→ Stated exercise
Please reproduce the material below word for word, leaving out the pictures.

→ Recorded data
'''

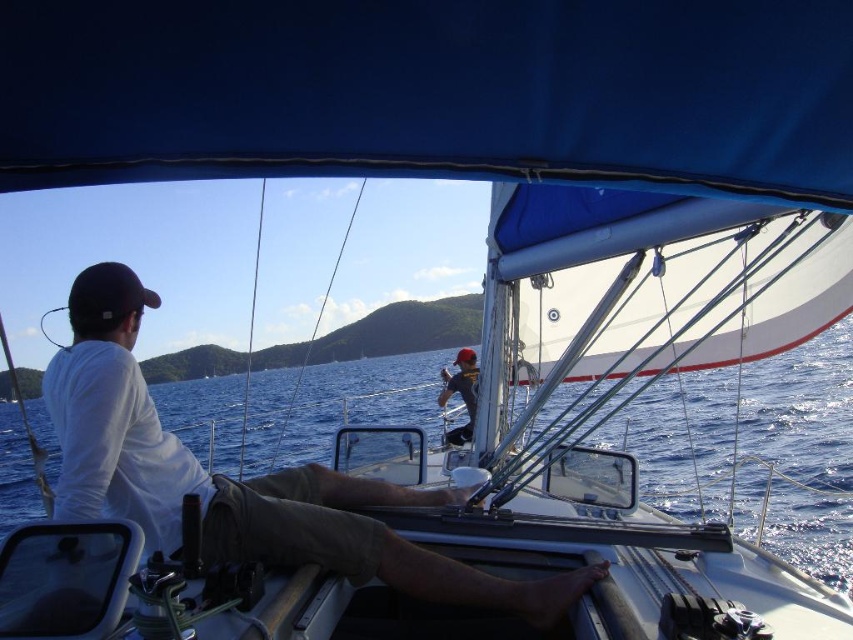
Question: Which point is closer to the camera?

Choices:
 (A) blue water at center
 (B) dark gray fabric cap at upper center

Answer: (A)

Question: Can you confirm if blue water at center is positioned to the left of dark gray fabric cap at upper center?

Choices:
 (A) yes
 (B) no

Answer: (A)

Question: Can you confirm if blue water at center is positioned to the left of dark gray fabric cap at upper center?

Choices:
 (A) yes
 (B) no

Answer: (A)

Question: Among these points, which one is farthest from the camera?

Choices:
 (A) (386, 365)
 (B) (454, 387)

Answer: (A)

Question: Is blue water at center behind dark gray fabric cap at upper center?

Choices:
 (A) yes
 (B) no

Answer: (B)

Question: Which point is farther to the camera?

Choices:
 (A) (838, 413)
 (B) (471, 392)

Answer: (A)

'''

→ Result of this exercise
Question: Which point is closer to the camera?

Choices:
 (A) blue water at center
 (B) dark gray fabric cap at upper center

Answer: (A)

Question: Can you confirm if blue water at center is positioned to the left of dark gray fabric cap at upper center?

Choices:
 (A) yes
 (B) no

Answer: (A)

Question: Can you confirm if blue water at center is positioned to the left of dark gray fabric cap at upper center?

Choices:
 (A) yes
 (B) no

Answer: (A)

Question: Among these points, which one is farthest from the camera?

Choices:
 (A) (386, 365)
 (B) (454, 387)

Answer: (A)

Question: Is blue water at center behind dark gray fabric cap at upper center?

Choices:
 (A) yes
 (B) no

Answer: (B)

Question: Which point is farther to the camera?

Choices:
 (A) (838, 413)
 (B) (471, 392)

Answer: (A)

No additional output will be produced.